Scene change data:
************

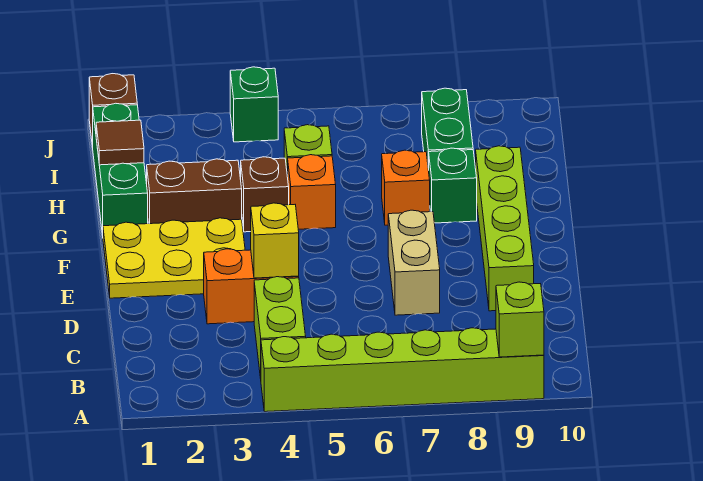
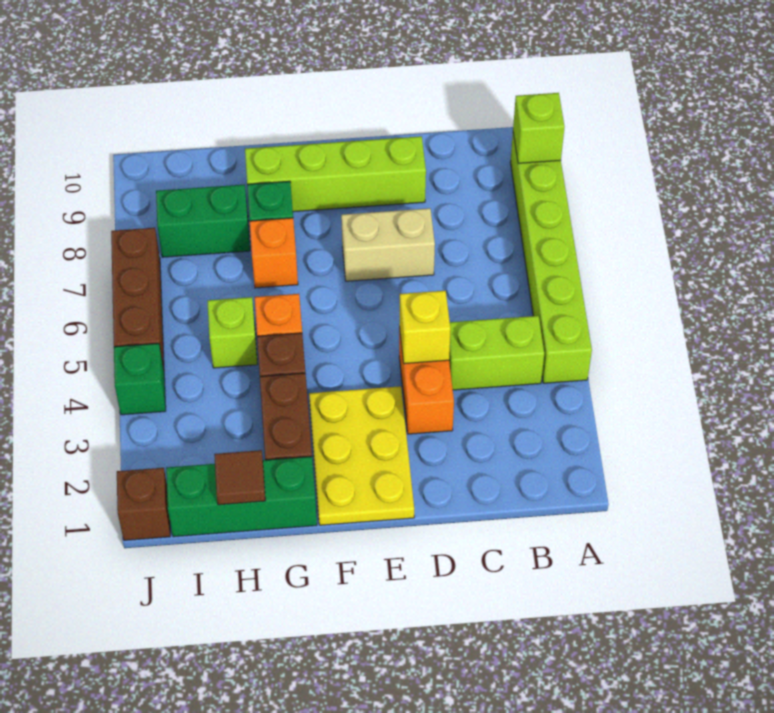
none -> brown 1x3 brick [111,228,164,368]

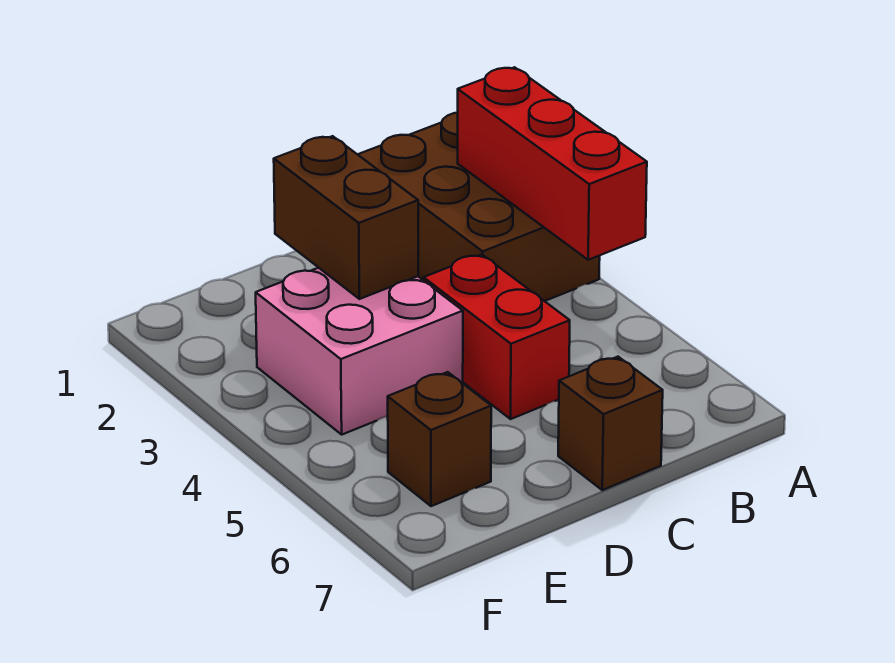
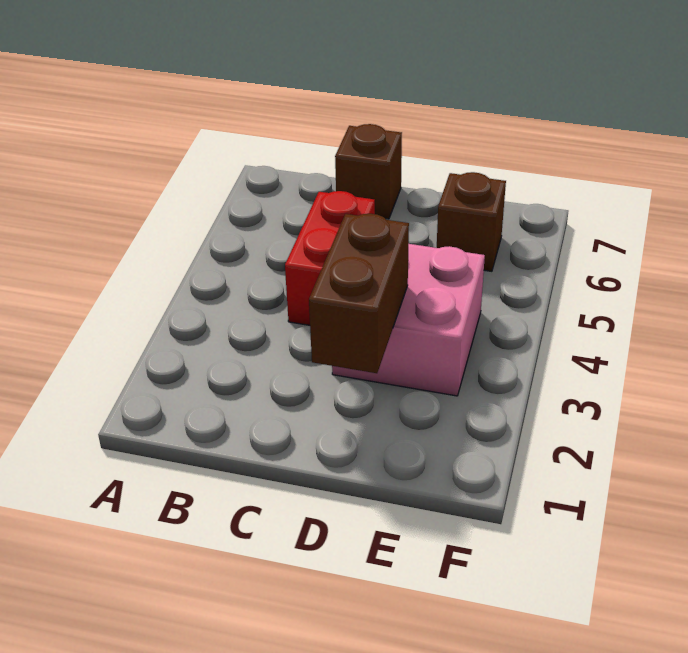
brown 2x3 brick [358,113,600,301] -> none
red 1x3 brick [458,67,647,260] -> none

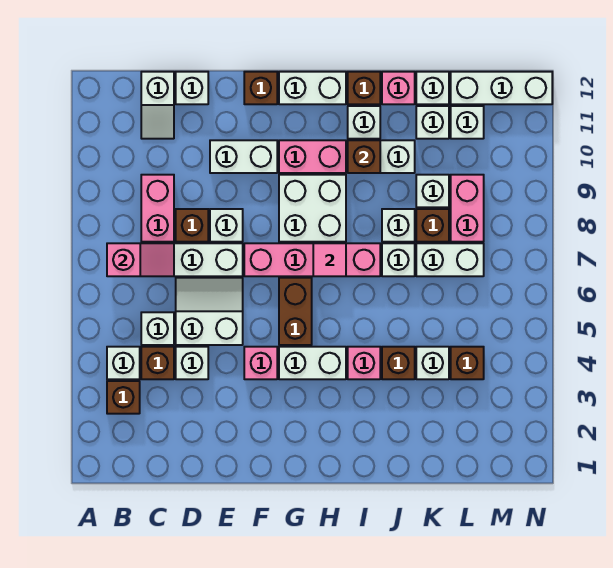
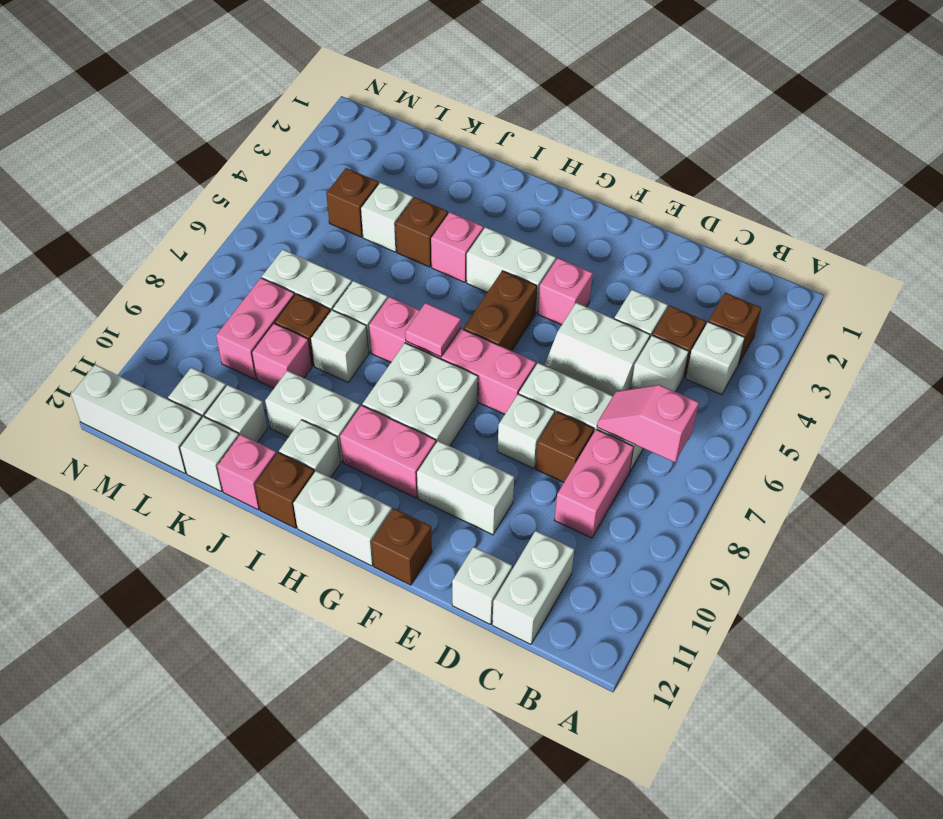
white 1x2 slope [141,72,174,139] -> white 1x2 brick [492,531,574,644]
brown 1x1 brick [348,140,380,173] -> none
white 1x1 brick [416,175,449,207] -> pink 1x1 brick [252,324,312,388]

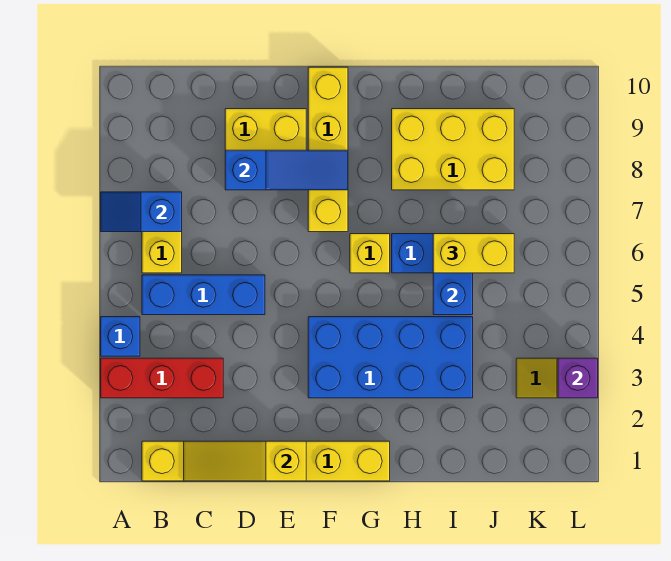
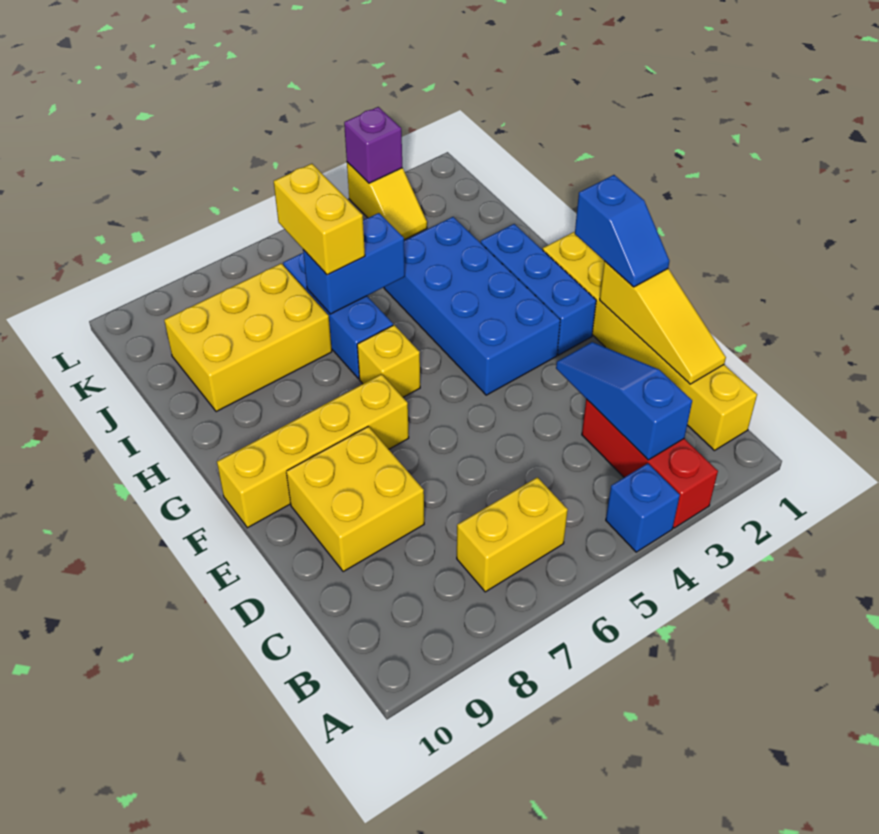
blue 1x2 slope [101,192,182,232] -> blue 1x2 slope moved to [575,175,669,287]
blue 1x3 brick [142,275,265,315] -> blue 1x3 brick moved to [481,224,596,355]
blue 1x3 slope [225,150,348,190] -> blue 1x3 slope moved to [556,342,692,460]
yellow 2x3 brick [392,109,514,190] -> yellow 2x3 brick turned to [164,264,332,412]

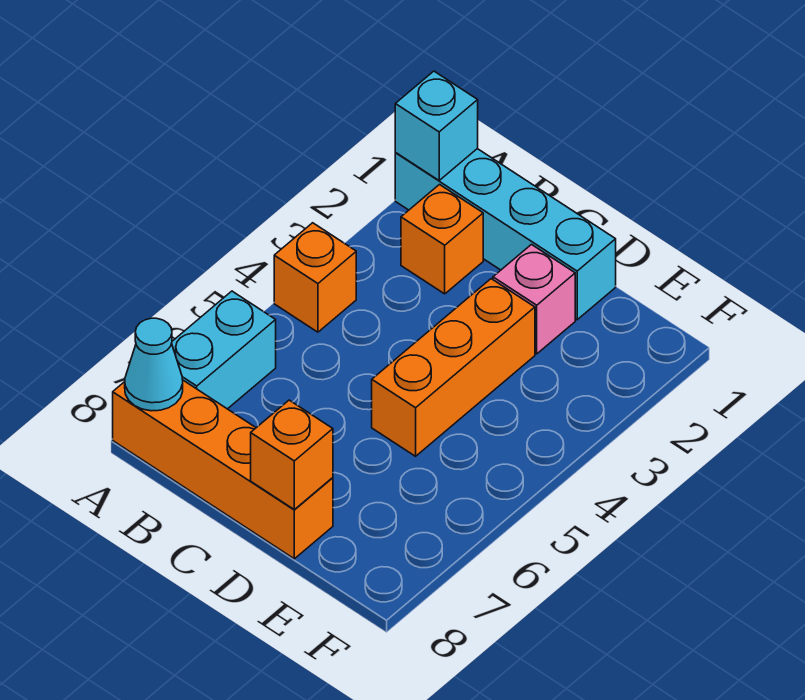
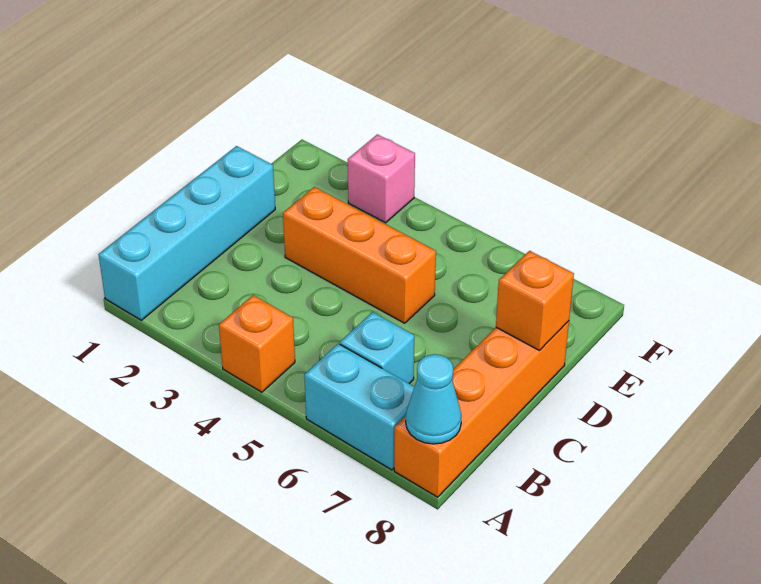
cyan 1x1 brick [395,71,478,180] -> cyan 1x1 brick moved to [340,312,414,384]
orange 1x1 brick [401,185,483,294] -> none
pink 1x1 brick [493,245,575,354] -> pink 1x1 brick moved to [348,134,415,223]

************

◆ **INSTRUCTIONS FOR THE TASK**
With the pictures removed, print only the lines starting at the line that has "blue 1x3 brick [142,275,265,315]" and ending at the line that has "cyan 1x1 brick [395,71,478,180]", both ends included, exactly as they stand above.

◆ **RESPONSE BOX**
blue 1x3 brick [142,275,265,315] -> blue 1x3 brick moved to [481,224,596,355]
blue 1x3 slope [225,150,348,190] -> blue 1x3 slope moved to [556,342,692,460]
yellow 2x3 brick [392,109,514,190] -> yellow 2x3 brick turned to [164,264,332,412]

cyan 1x1 brick [395,71,478,180] -> cyan 1x1 brick moved to [340,312,414,384]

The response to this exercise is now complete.